● **WHAT IS REQUIRED**:
Your job is to retype all of the data word for word, leaving every image out.

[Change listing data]
______

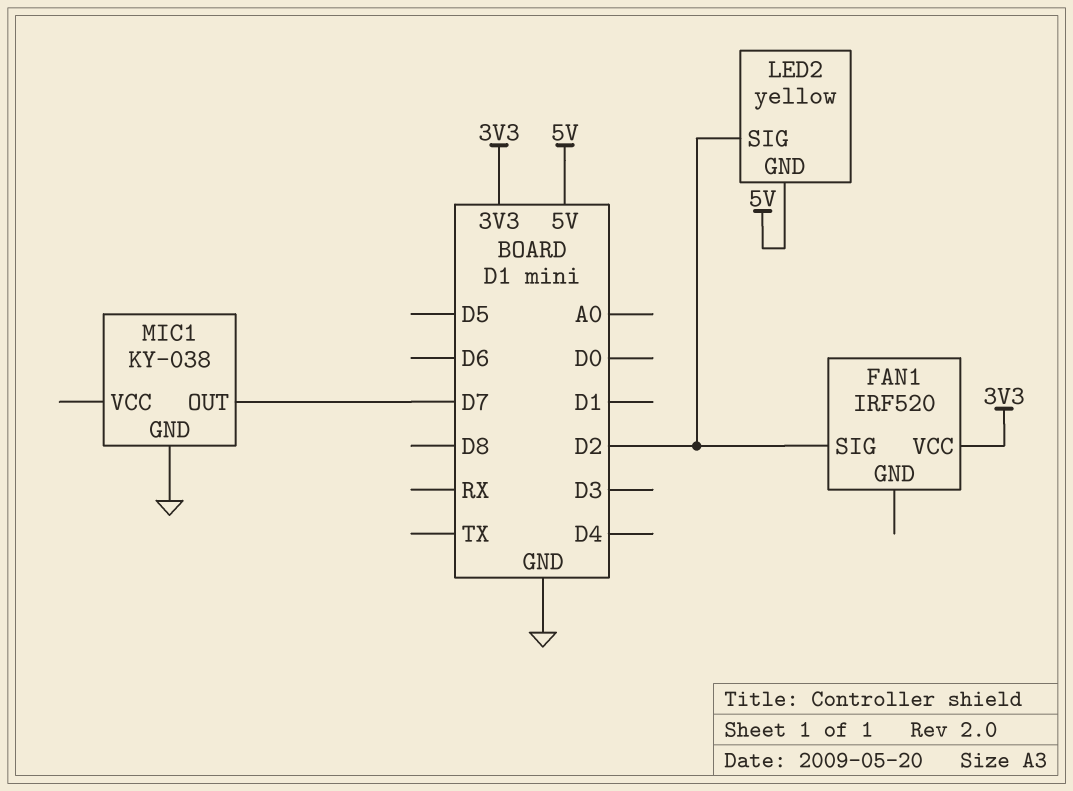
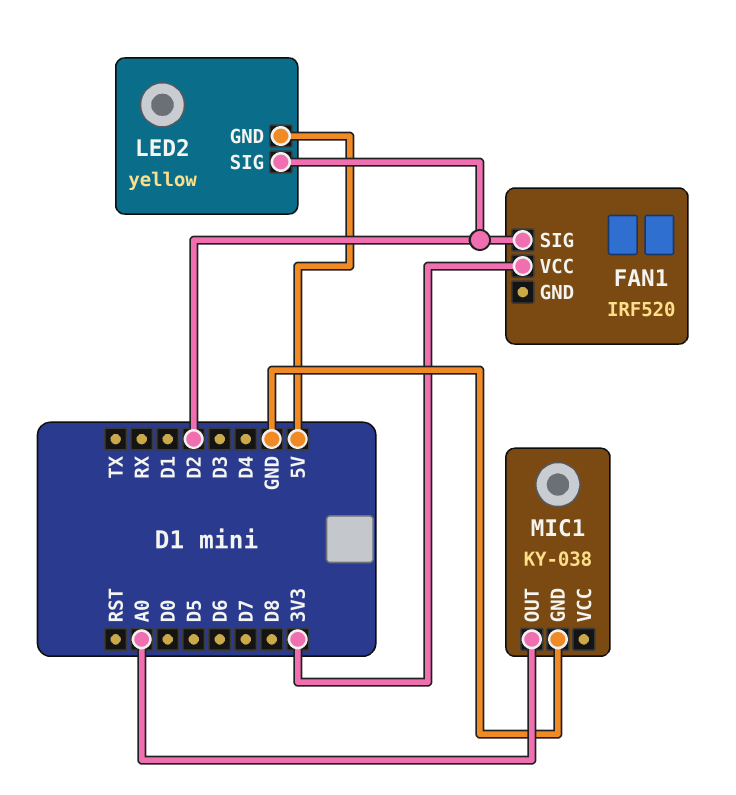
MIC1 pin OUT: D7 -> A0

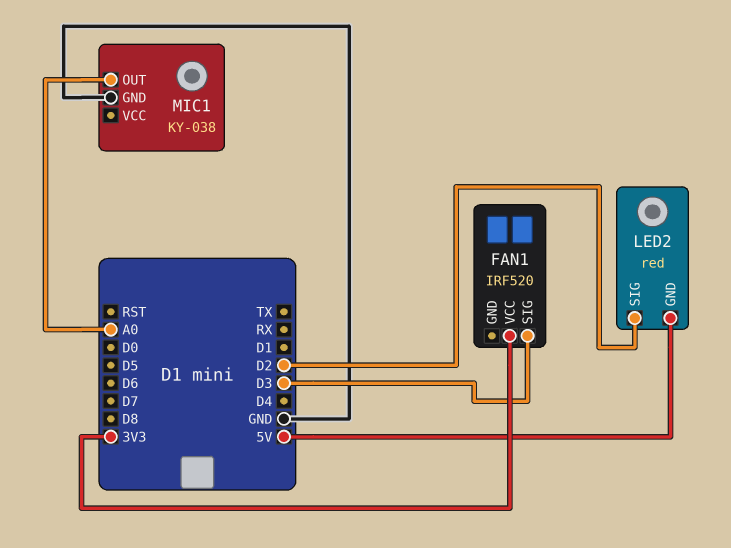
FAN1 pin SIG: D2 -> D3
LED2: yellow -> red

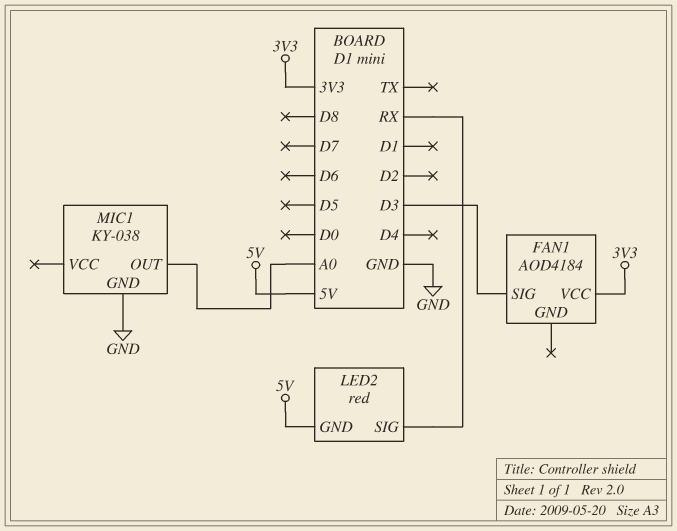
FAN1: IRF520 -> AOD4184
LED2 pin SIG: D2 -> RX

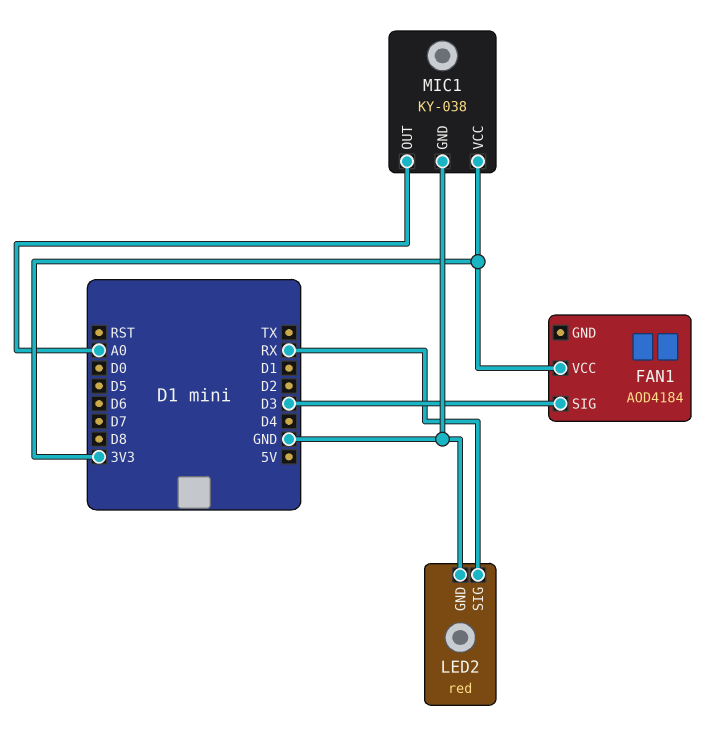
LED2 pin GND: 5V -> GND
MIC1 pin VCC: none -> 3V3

______

● **RESPONSE**:
MIC1 pin OUT: D7 -> A0

FAN1 pin SIG: D2 -> D3
LED2: yellow -> red

FAN1: IRF520 -> AOD4184
LED2 pin SIG: D2 -> RX

LED2 pin GND: 5V -> GND
MIC1 pin VCC: none -> 3V3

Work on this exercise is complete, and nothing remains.